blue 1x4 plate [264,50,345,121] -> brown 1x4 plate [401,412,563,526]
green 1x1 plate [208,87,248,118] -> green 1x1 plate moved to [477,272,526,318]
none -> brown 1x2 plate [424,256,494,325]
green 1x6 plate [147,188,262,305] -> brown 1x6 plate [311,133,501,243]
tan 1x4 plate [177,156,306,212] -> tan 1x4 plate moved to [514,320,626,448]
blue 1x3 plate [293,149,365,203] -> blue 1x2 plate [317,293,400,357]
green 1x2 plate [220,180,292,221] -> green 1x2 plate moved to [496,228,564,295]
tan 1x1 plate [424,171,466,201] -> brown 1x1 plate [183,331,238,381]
• • • • •
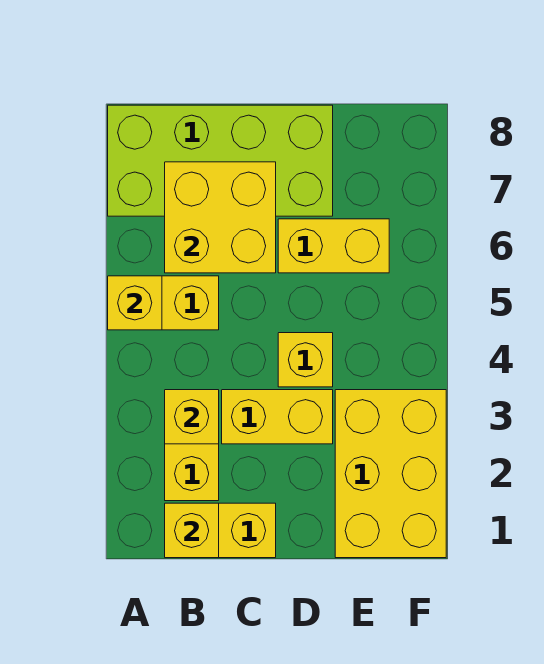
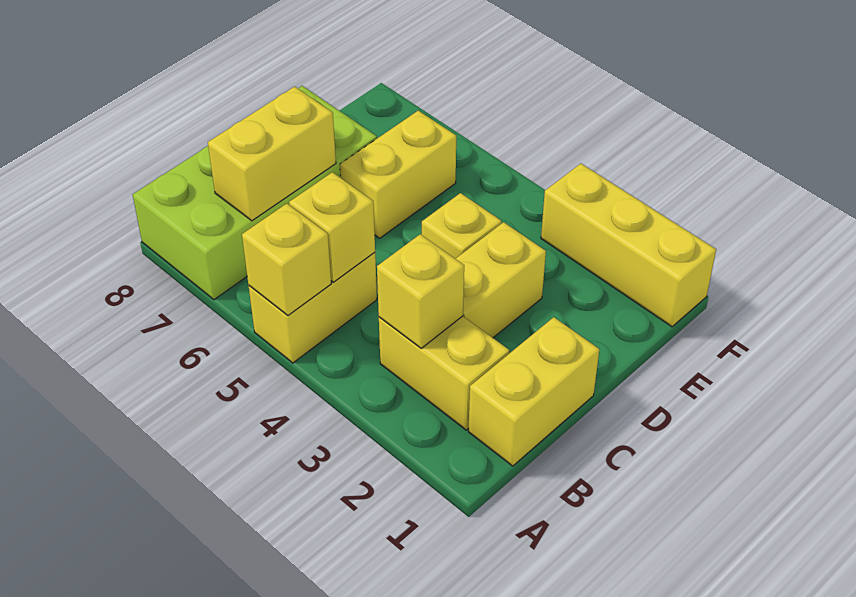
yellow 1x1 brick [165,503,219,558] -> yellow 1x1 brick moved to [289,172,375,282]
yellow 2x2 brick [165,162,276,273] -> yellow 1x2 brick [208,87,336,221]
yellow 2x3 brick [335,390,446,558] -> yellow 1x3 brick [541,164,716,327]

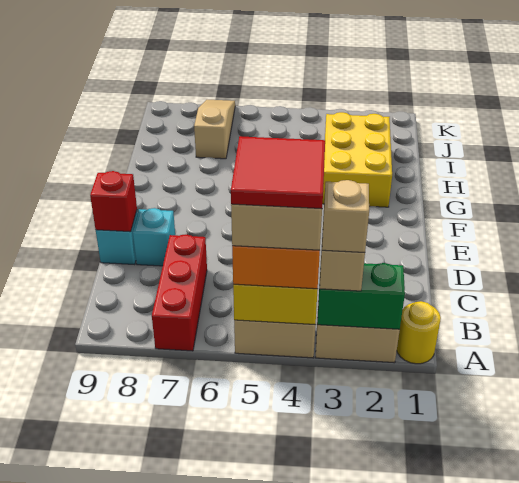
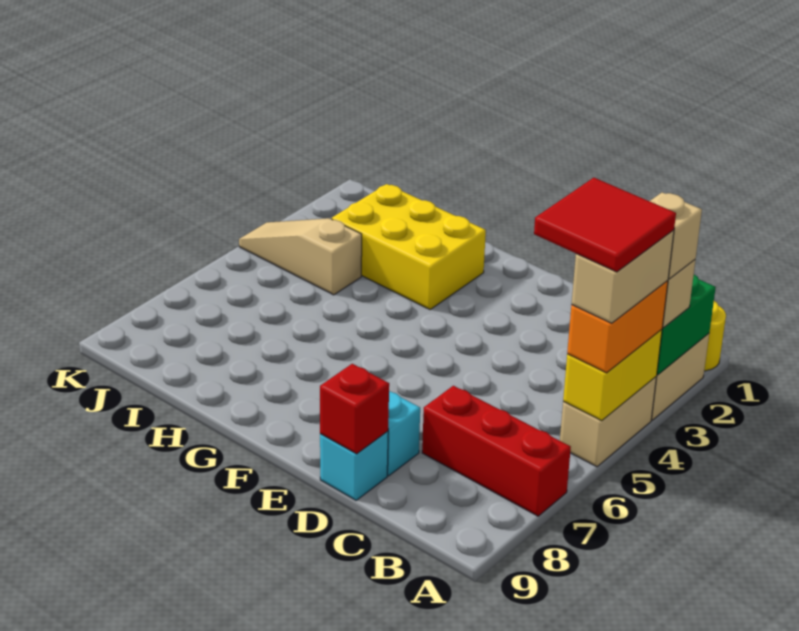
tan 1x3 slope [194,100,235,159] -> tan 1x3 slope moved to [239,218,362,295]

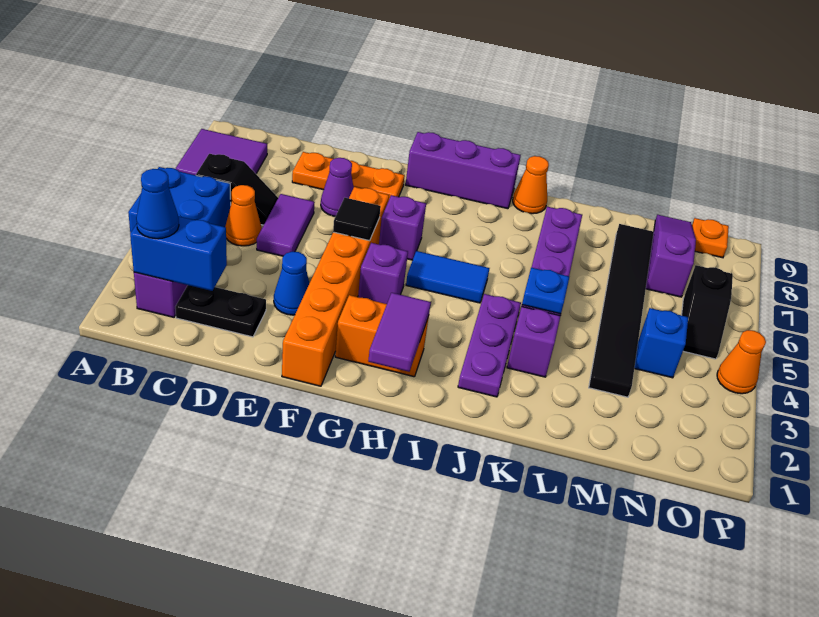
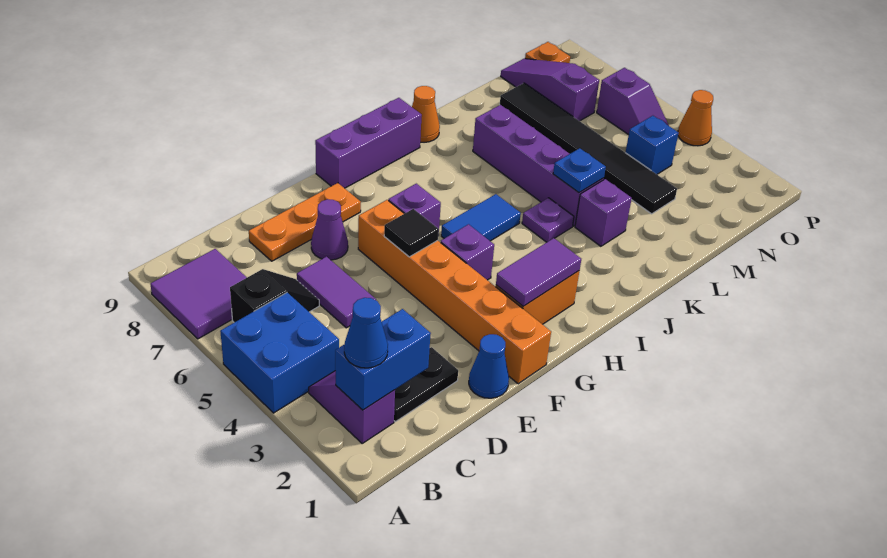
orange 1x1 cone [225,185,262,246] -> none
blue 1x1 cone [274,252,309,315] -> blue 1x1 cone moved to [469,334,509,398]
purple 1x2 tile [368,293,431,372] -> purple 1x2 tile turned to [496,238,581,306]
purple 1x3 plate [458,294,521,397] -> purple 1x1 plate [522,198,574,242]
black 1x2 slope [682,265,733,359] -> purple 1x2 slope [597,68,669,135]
• • • • •
WHAT THIS TASK INVOLVES
What you give back should be only the lines of the records above, starting at the line with "tan 1x4 plate [177,156,306,212]" and ending at the line with "tan 1x1 plate", restated word for word.

EXERCISE RESULT
tan 1x4 plate [177,156,306,212] -> tan 1x4 plate moved to [514,320,626,448]
blue 1x3 plate [293,149,365,203] -> blue 1x2 plate [317,293,400,357]
green 1x2 plate [220,180,292,221] -> green 1x2 plate moved to [496,228,564,295]
tan 1x1 plate [424,171,466,201] -> brown 1x1 plate [183,331,238,381]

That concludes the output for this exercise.